Instructions for the task.
Where a record contains a picture, omit the picture and repeat the rest exactly.

Records shown.
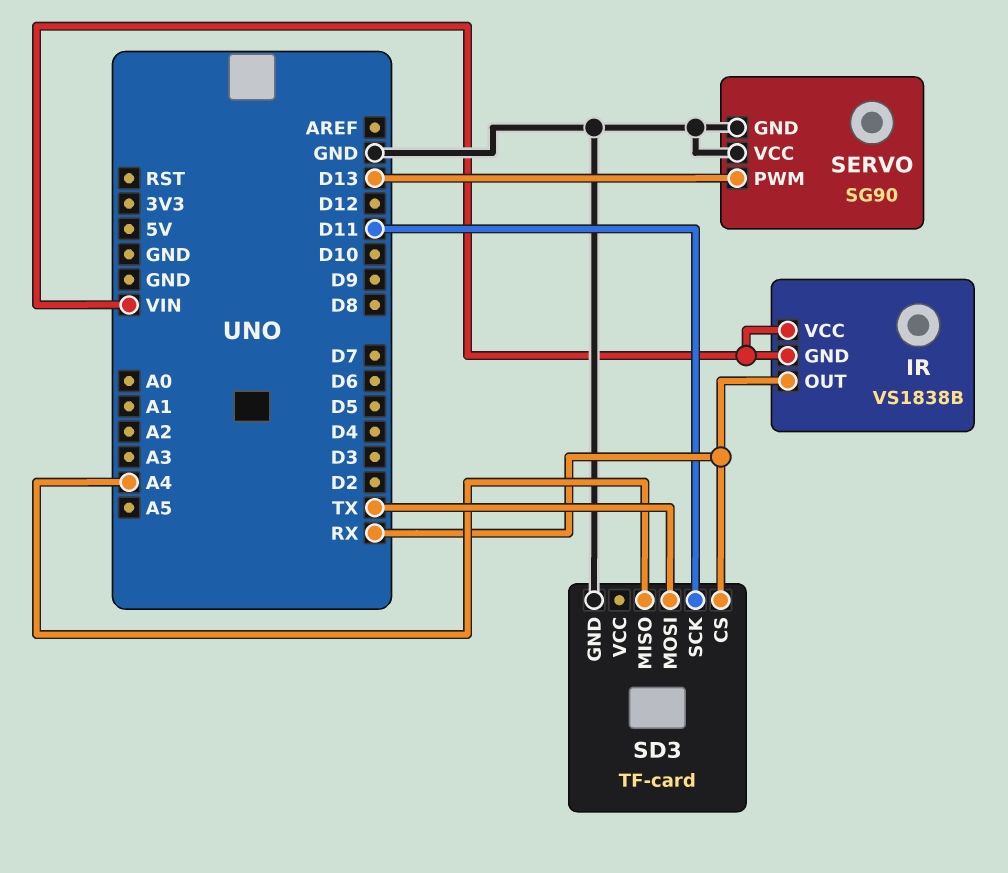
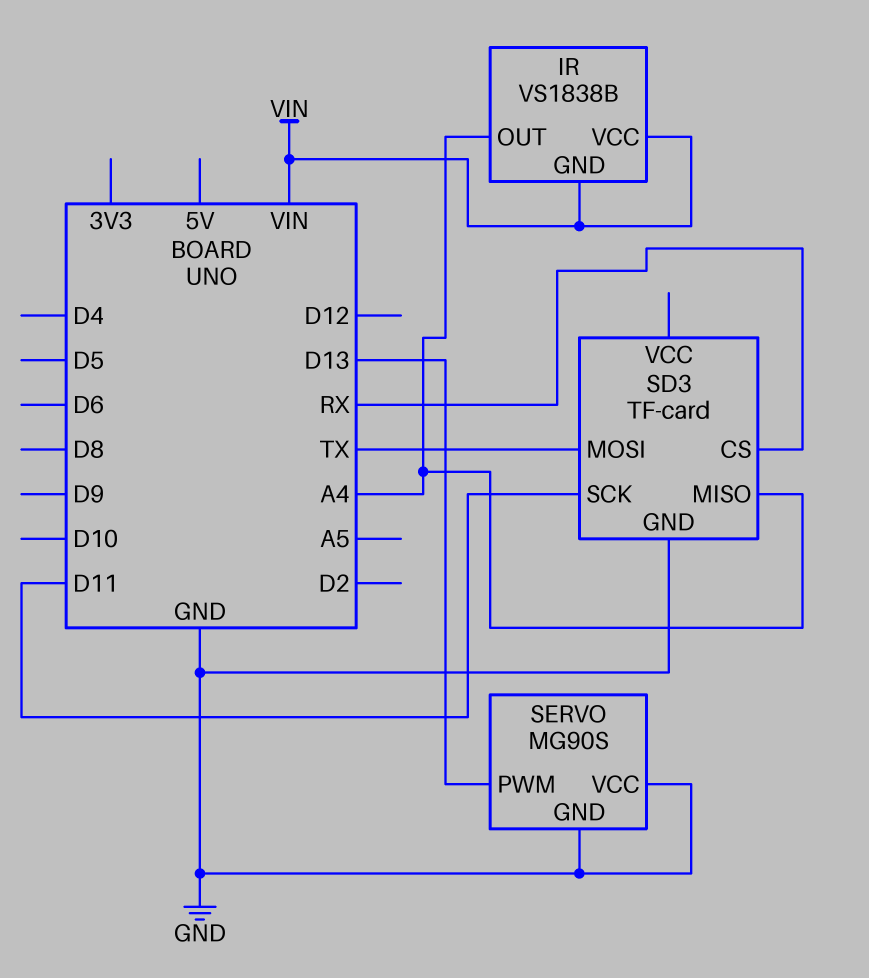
IR pin OUT: RX -> A4
SERVO: SG90 -> MG90S

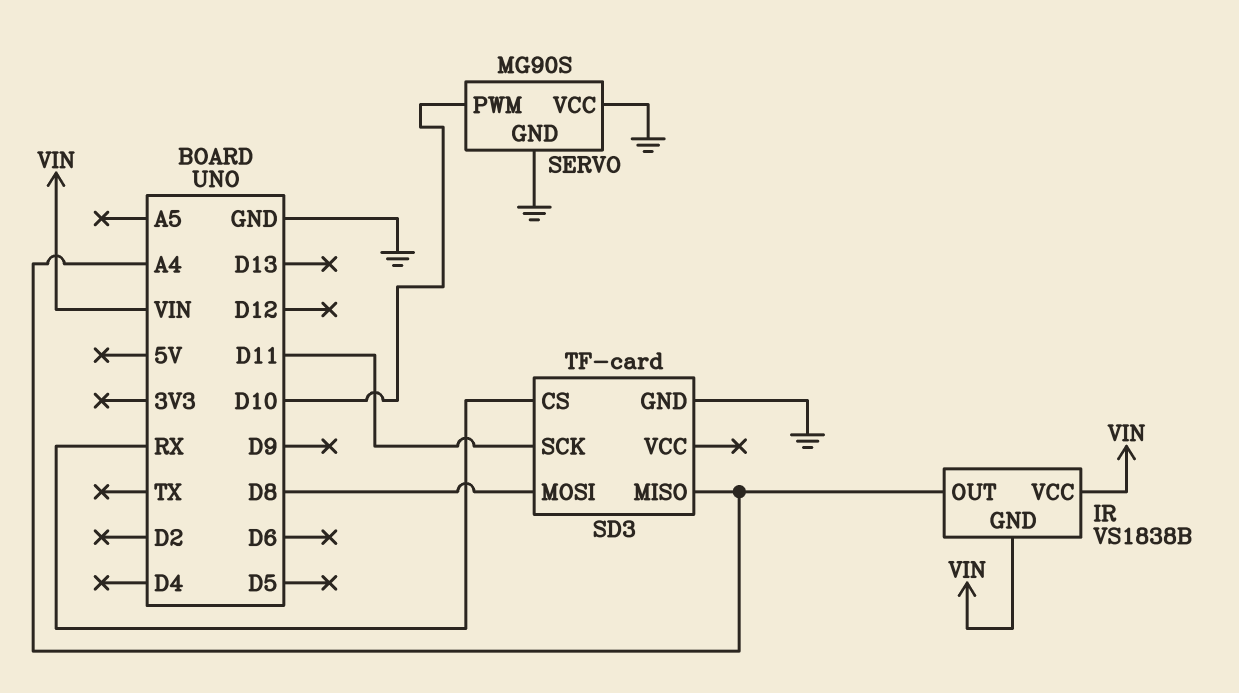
SD3 pin MOSI: TX -> D8
SERVO pin PWM: D13 -> D10

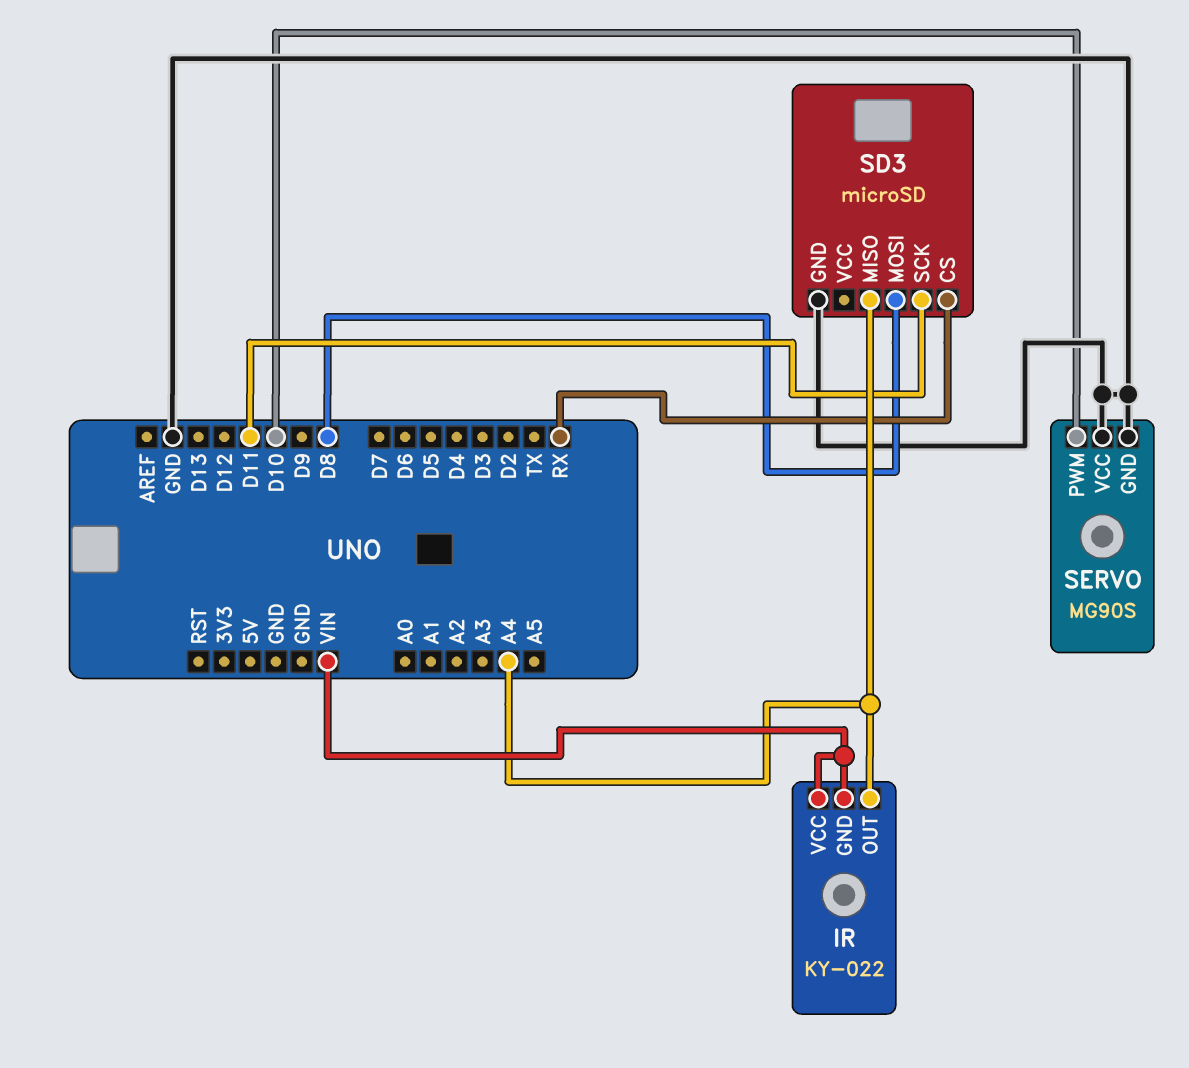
IR: VS1838B -> KY-022
SD3: TF-card -> microSD

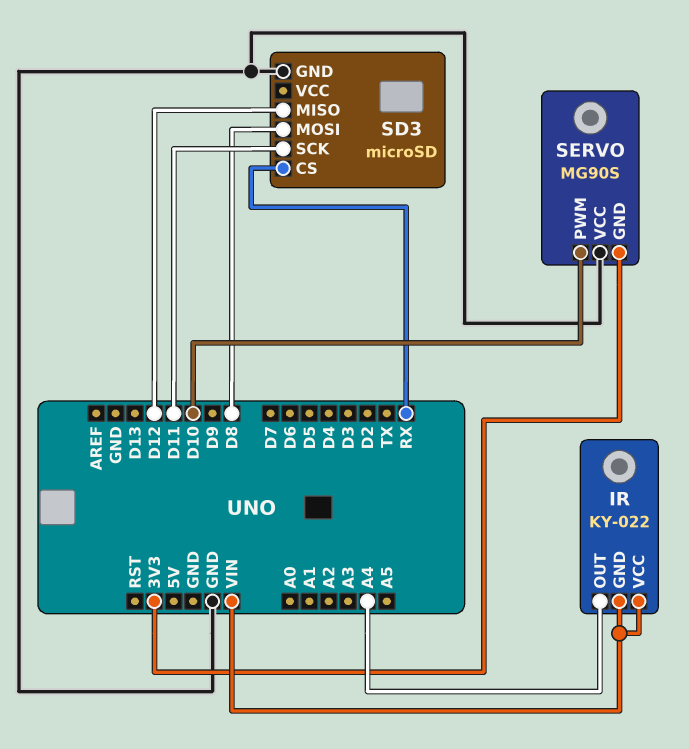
SD3 pin MISO: A4 -> D12
SERVO pin GND: GND -> 3V3

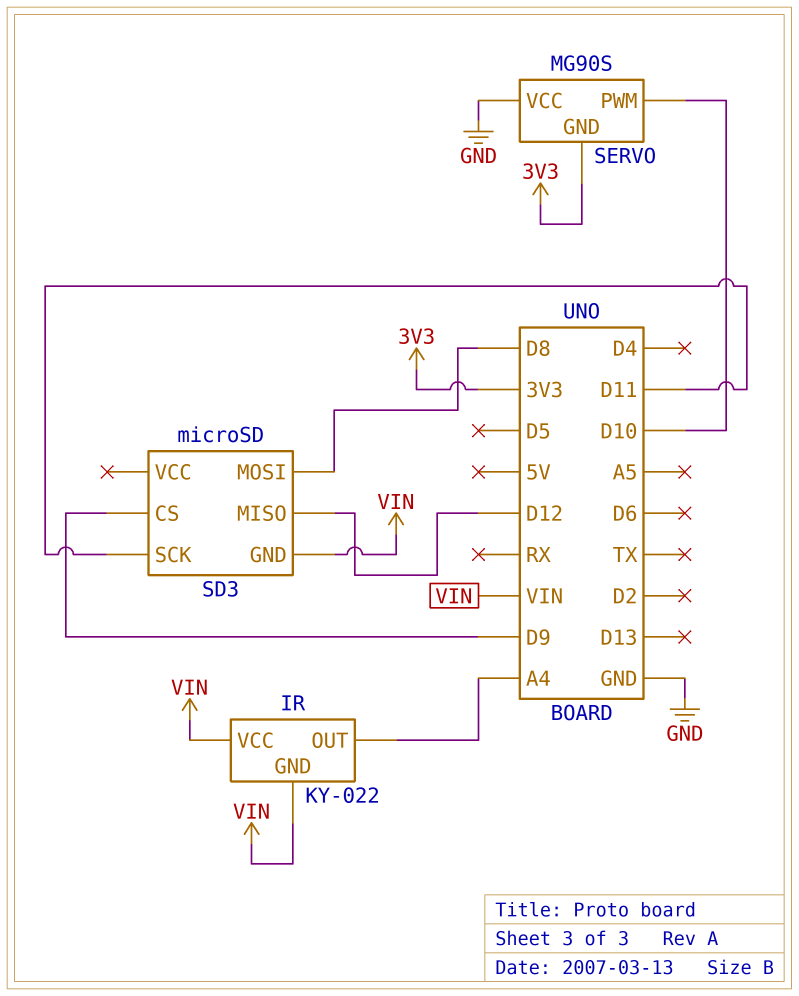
SD3 pin CS: RX -> D9
SD3 pin GND: GND -> VIN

The completed task.
IR pin OUT: RX -> A4
SERVO: SG90 -> MG90S

SD3 pin MOSI: TX -> D8
SERVO pin PWM: D13 -> D10

IR: VS1838B -> KY-022
SD3: TF-card -> microSD

SD3 pin MISO: A4 -> D12
SERVO pin GND: GND -> 3V3

SD3 pin CS: RX -> D9
SD3 pin GND: GND -> VIN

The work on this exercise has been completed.